▶ [Exercise objective]
Exactly the lines from the one containing "turquoise screwdriver: 2 -> 3" through the end of the data, and nothing more, should be retyped; pictures stay out.

[Stored items from a collection]
◆ ◆ ◆ ◆ ◆

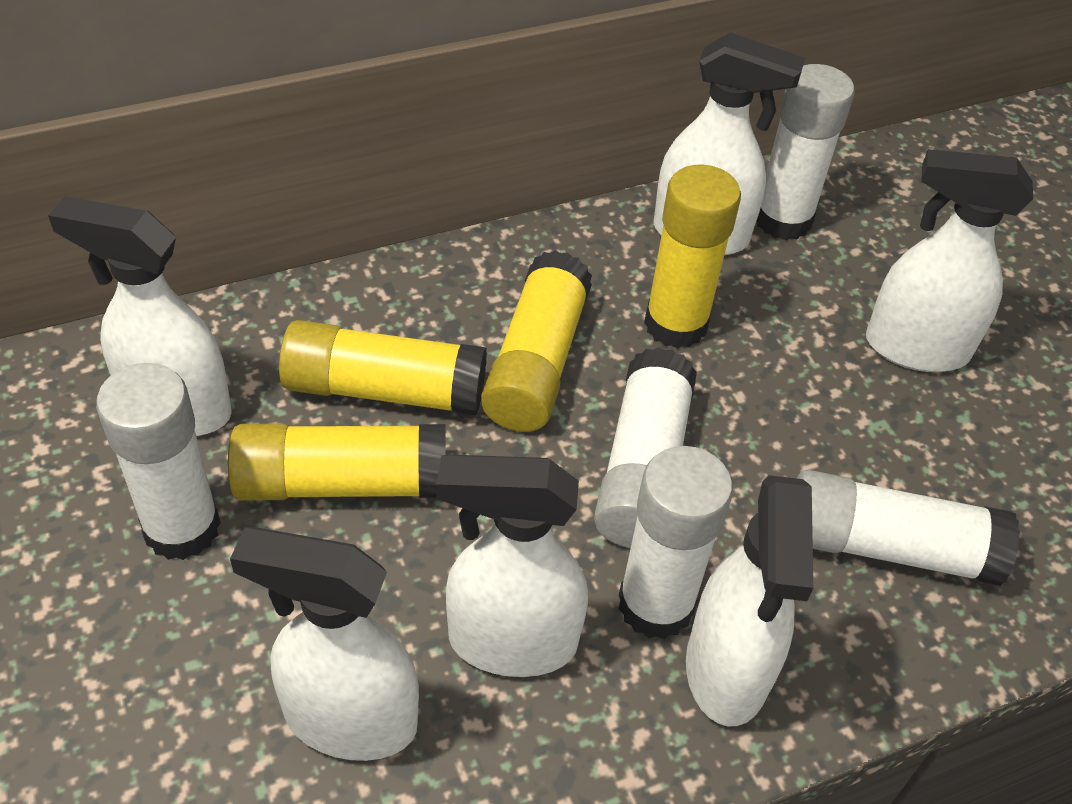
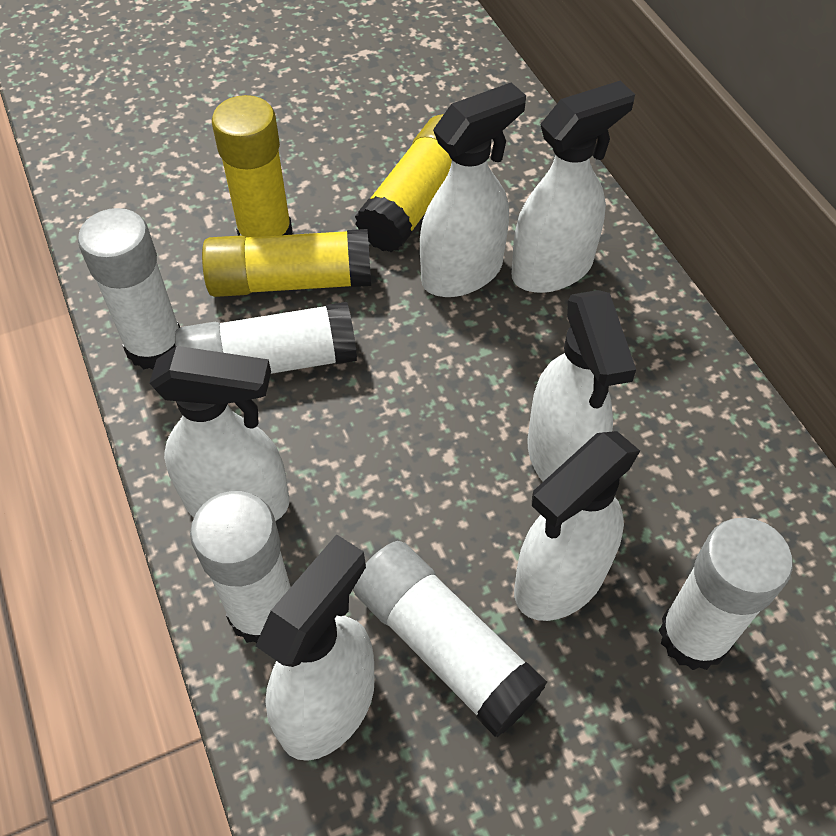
yellow glue stick: 4 -> 3

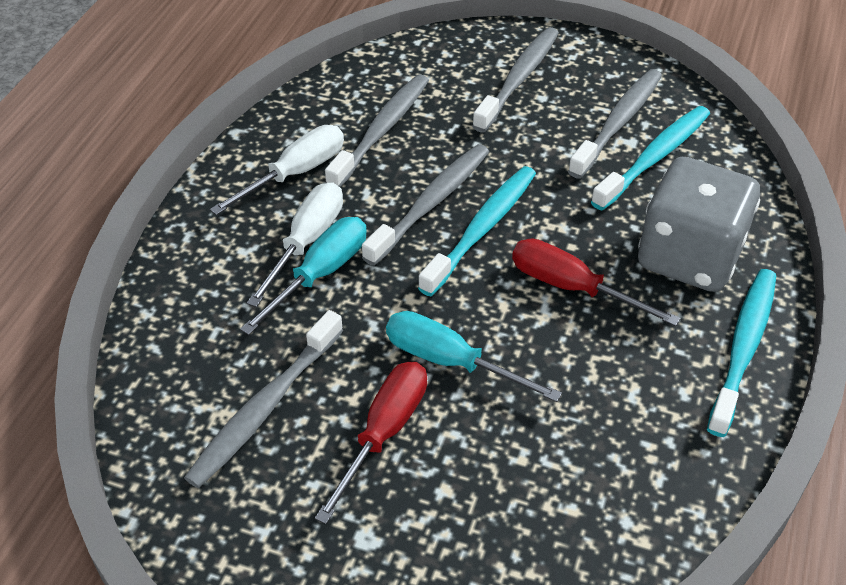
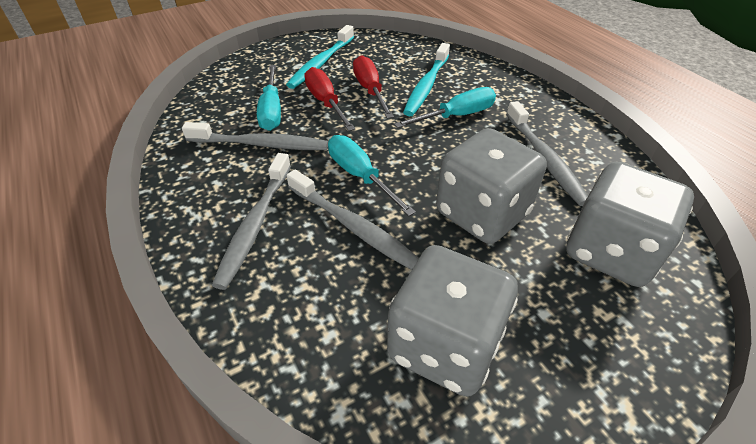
grey dice: 1 -> 3
grey toothbrush: 5 -> 4
turquoise screwdriver: 2 -> 3
turquoise toothbrush: 3 -> 2
white screwdriver: 2 -> 0

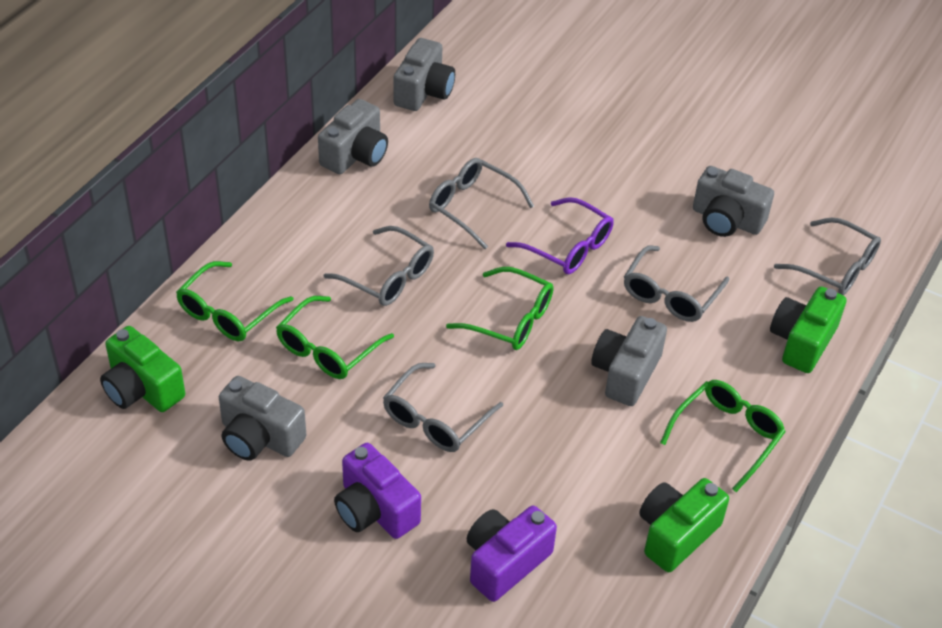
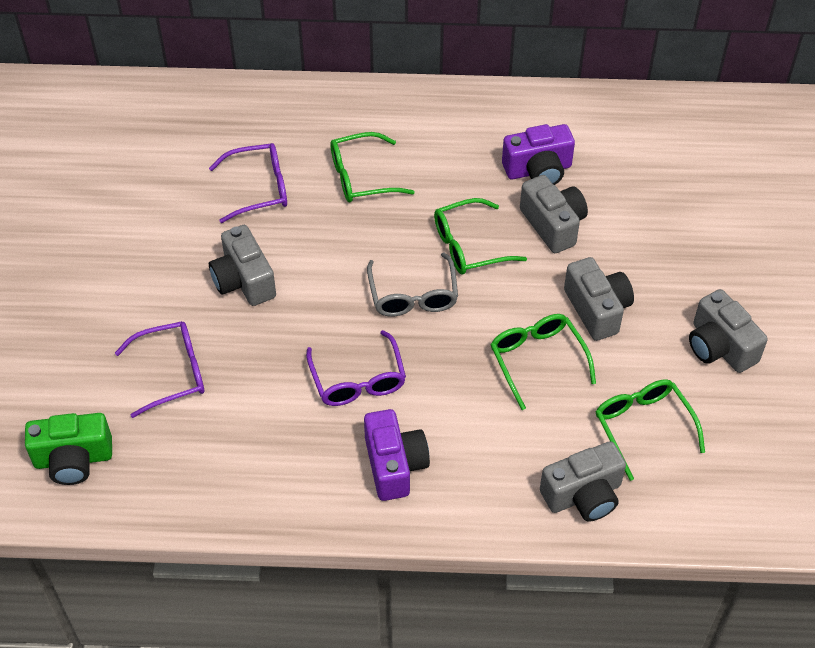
green camera: 3 -> 1
grey glasses: 5 -> 1
purple glasses: 1 -> 3

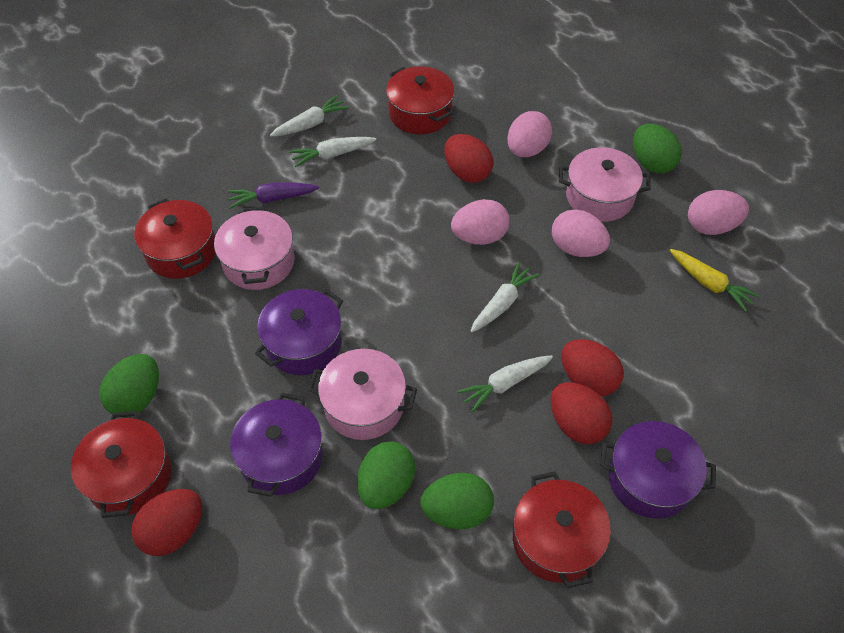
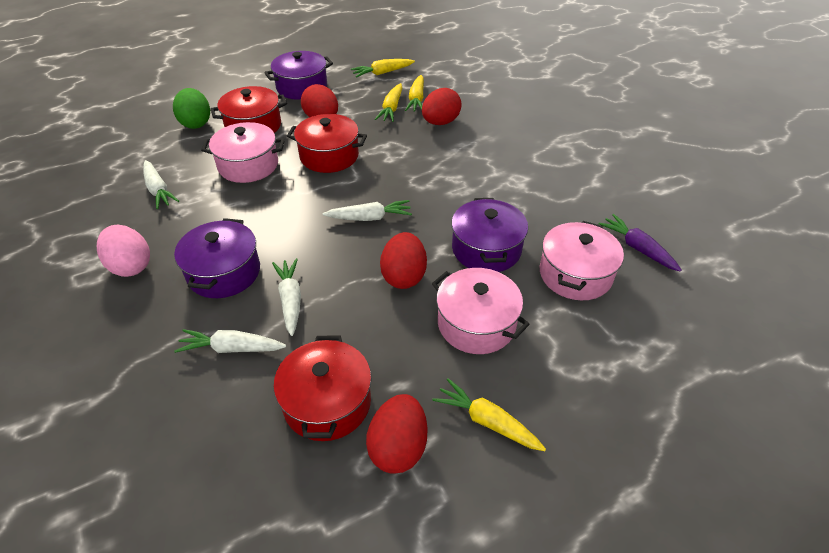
green egg: 4 -> 1
pink egg: 4 -> 1
red pot: 4 -> 3
yellow carrot: 1 -> 4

◆ ◆ ◆ ◆ ◆

▶ [Expected answer]
turquoise screwdriver: 2 -> 3
turquoise toothbrush: 3 -> 2
white screwdriver: 2 -> 0

green camera: 3 -> 1
grey glasses: 5 -> 1
purple glasses: 1 -> 3

green egg: 4 -> 1
pink egg: 4 -> 1
red pot: 4 -> 3
yellow carrot: 1 -> 4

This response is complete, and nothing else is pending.